EXERCISE PROMPT. Could you copy out all the lines in the material below where the word "Monia" occurs?

* * *

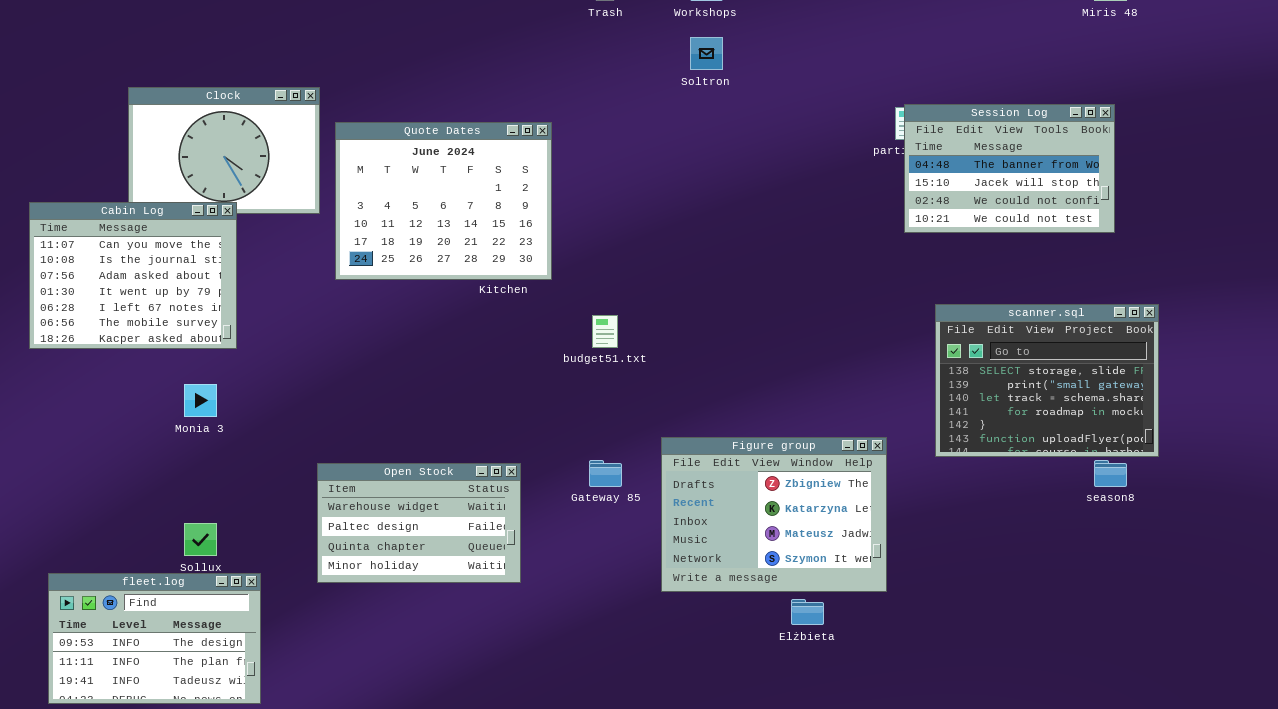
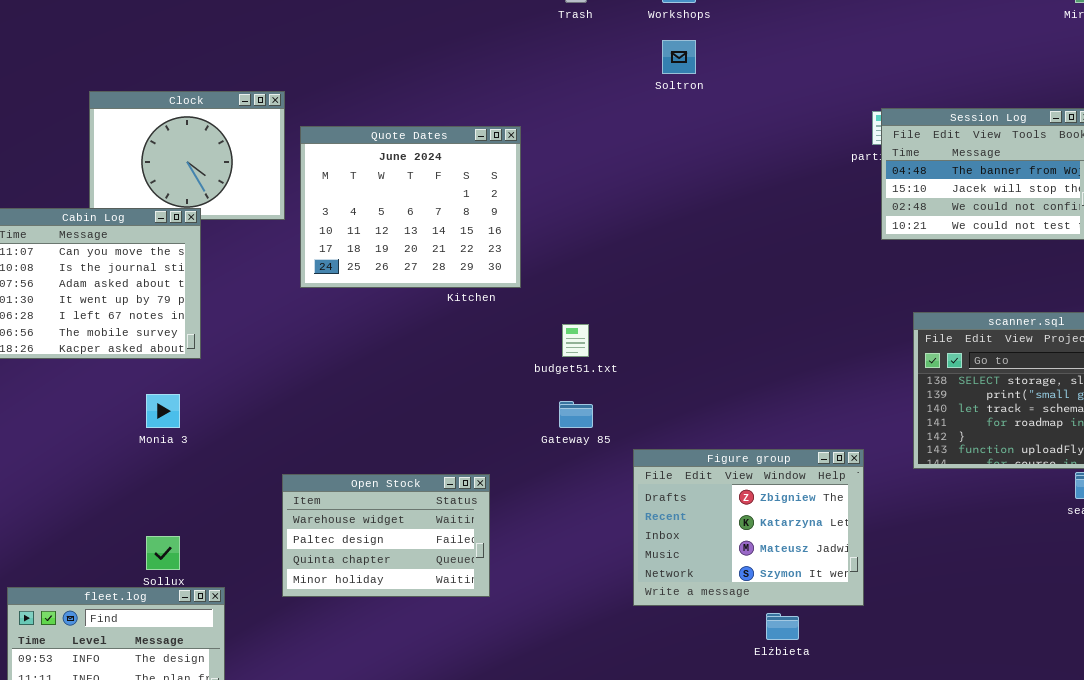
Gateway 85: [589,460,622,487] -> [559,401,593,428], moved

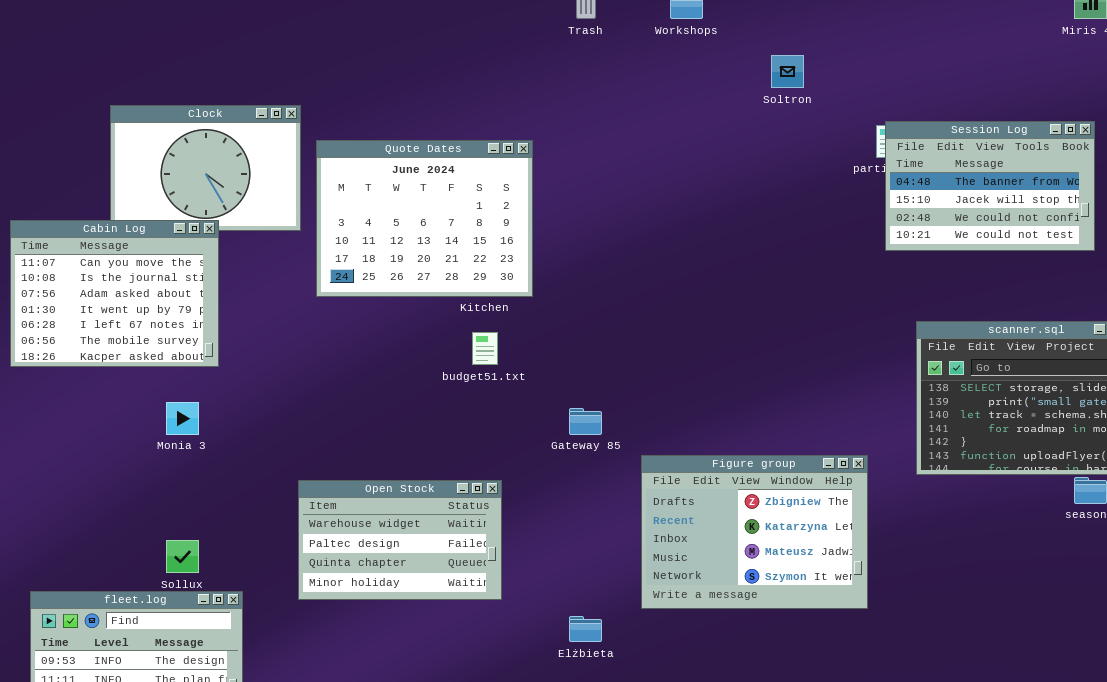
Soltron: [662,40,696,74] -> [771,55,804,88], moved
budget51.txt: [562,324,589,357] -> [472,332,498,365], moved
Elżbieta: [766,613,799,640] -> [569,616,602,642], moved

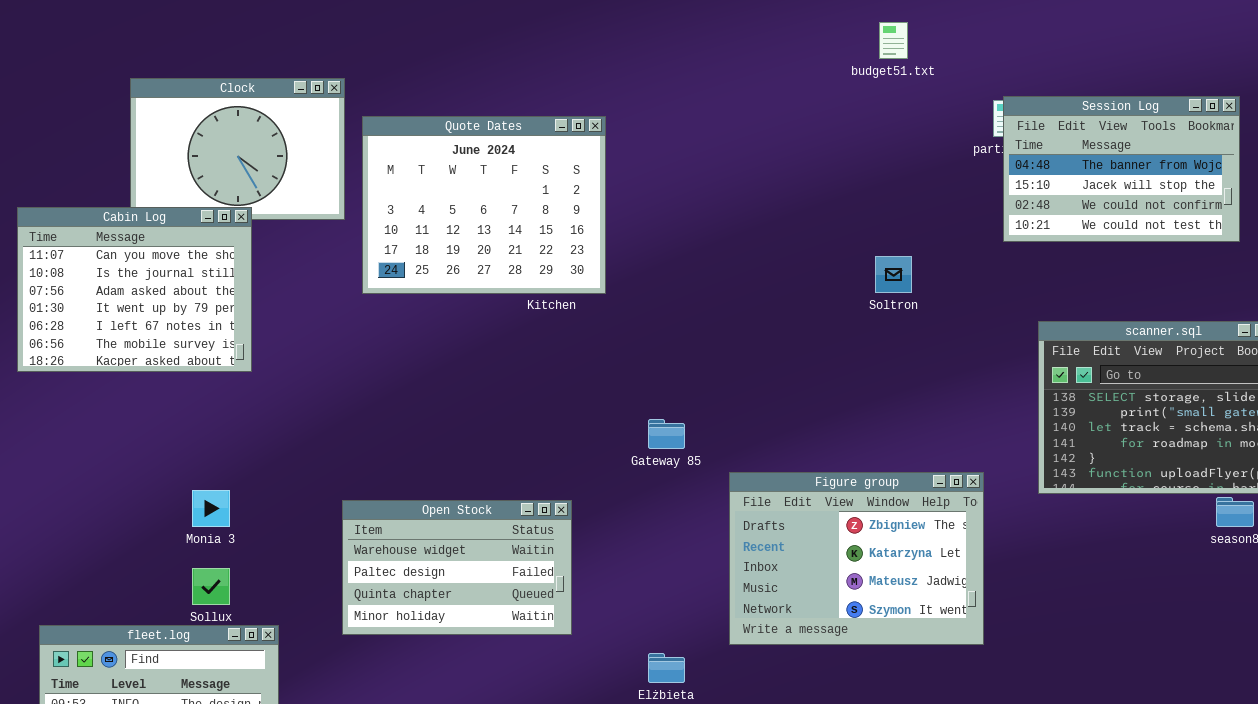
Soltron: [771,55,804,88] -> [875,256,912,293], moved
budget51.txt: [472,332,498,365] -> [879,22,908,59], moved
Monia 3: [166,402,199,435] -> [192,490,230,527], moved

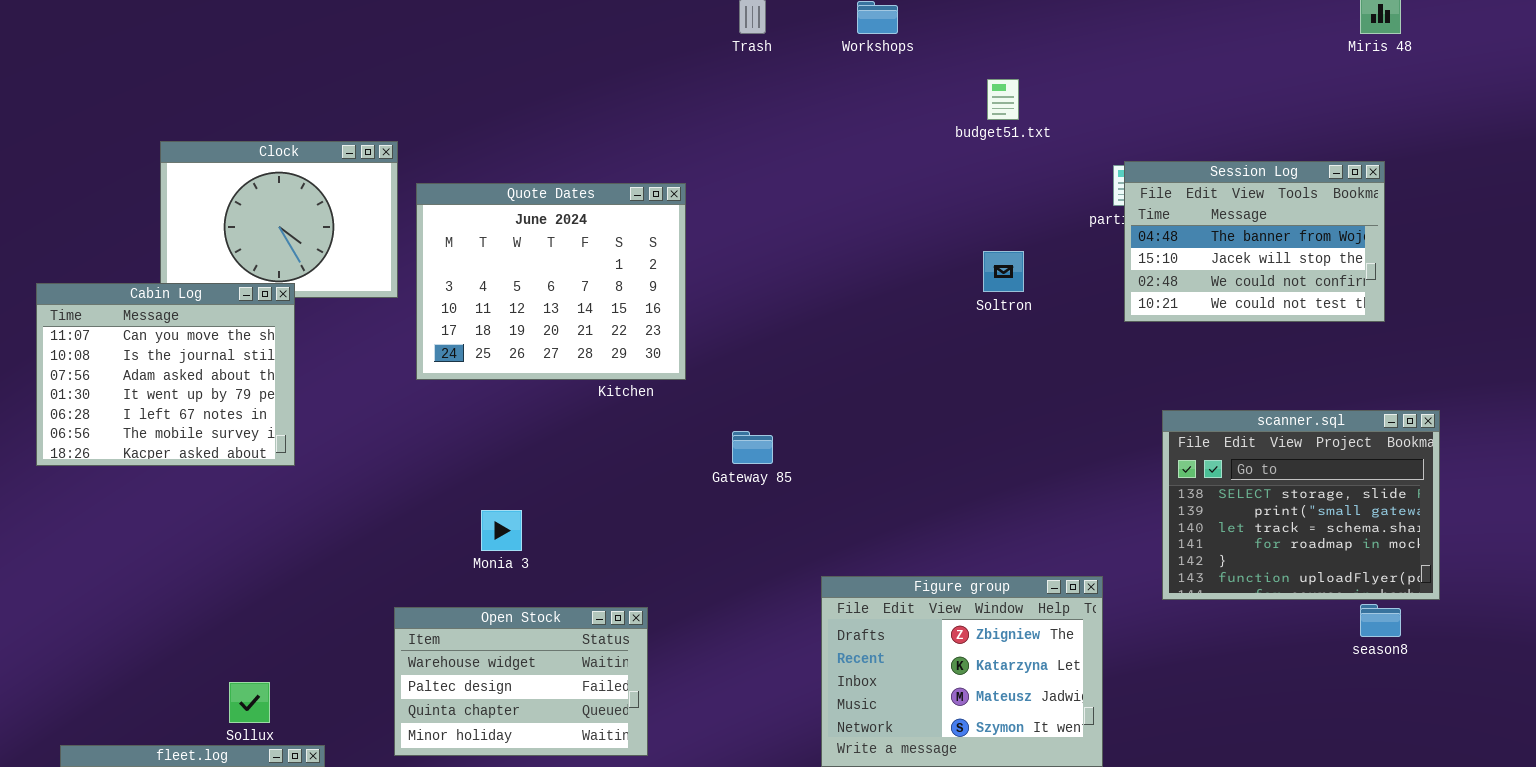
Soltron: [875,256,912,293] -> [983,251,1024,292], moved
Gateway 85: [648,419,685,449] -> [732,431,773,464], moved
Monia 3: [192,490,230,527] -> [481,510,522,551], moved

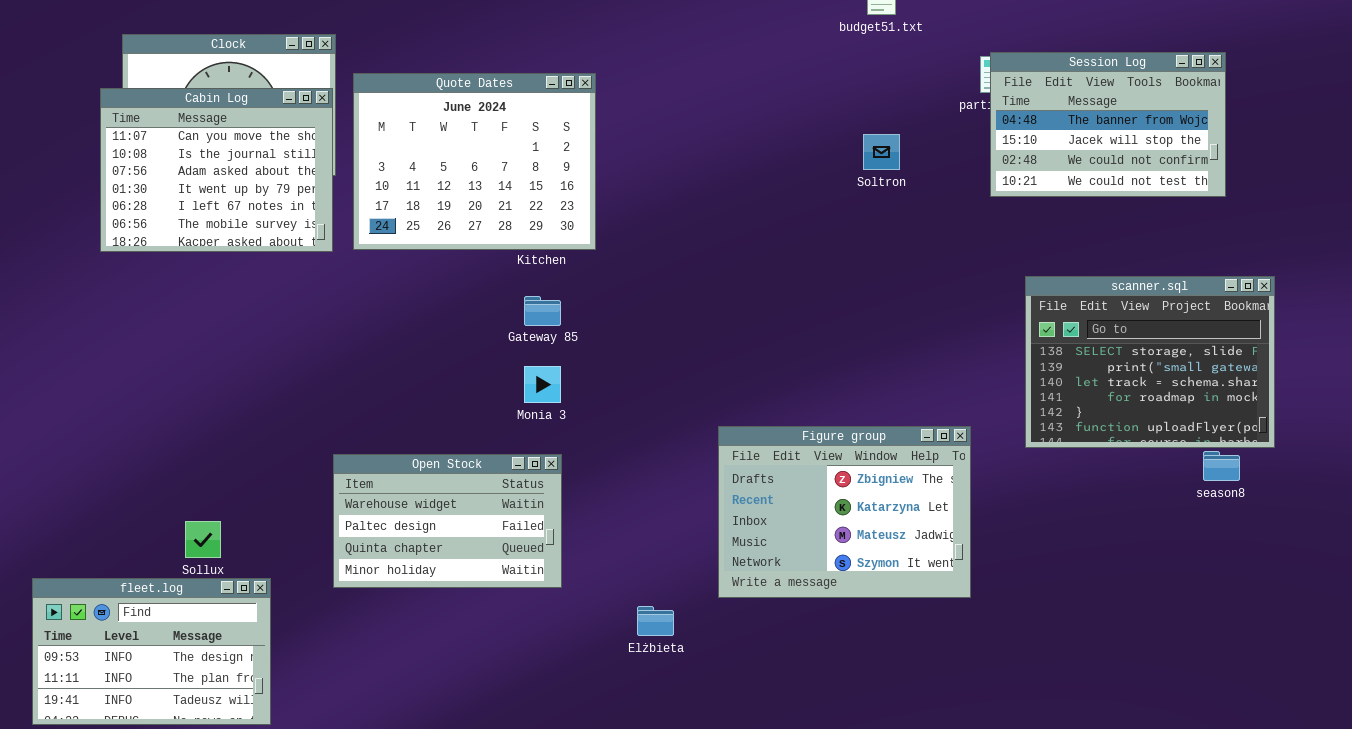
Cabin Log: [36,283,295,466] -> [100,88,333,252], moved
Gateway 85: [732,431,773,464] -> [524,296,561,326], moved
Monia 3: [481,510,522,551] -> [524,366,561,403], moved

* * *

RESULT.
Monia 3: [166,402,199,435] -> [192,490,230,527], moved
Monia 3: [192,490,230,527] -> [481,510,522,551], moved
Monia 3: [481,510,522,551] -> [524,366,561,403], moved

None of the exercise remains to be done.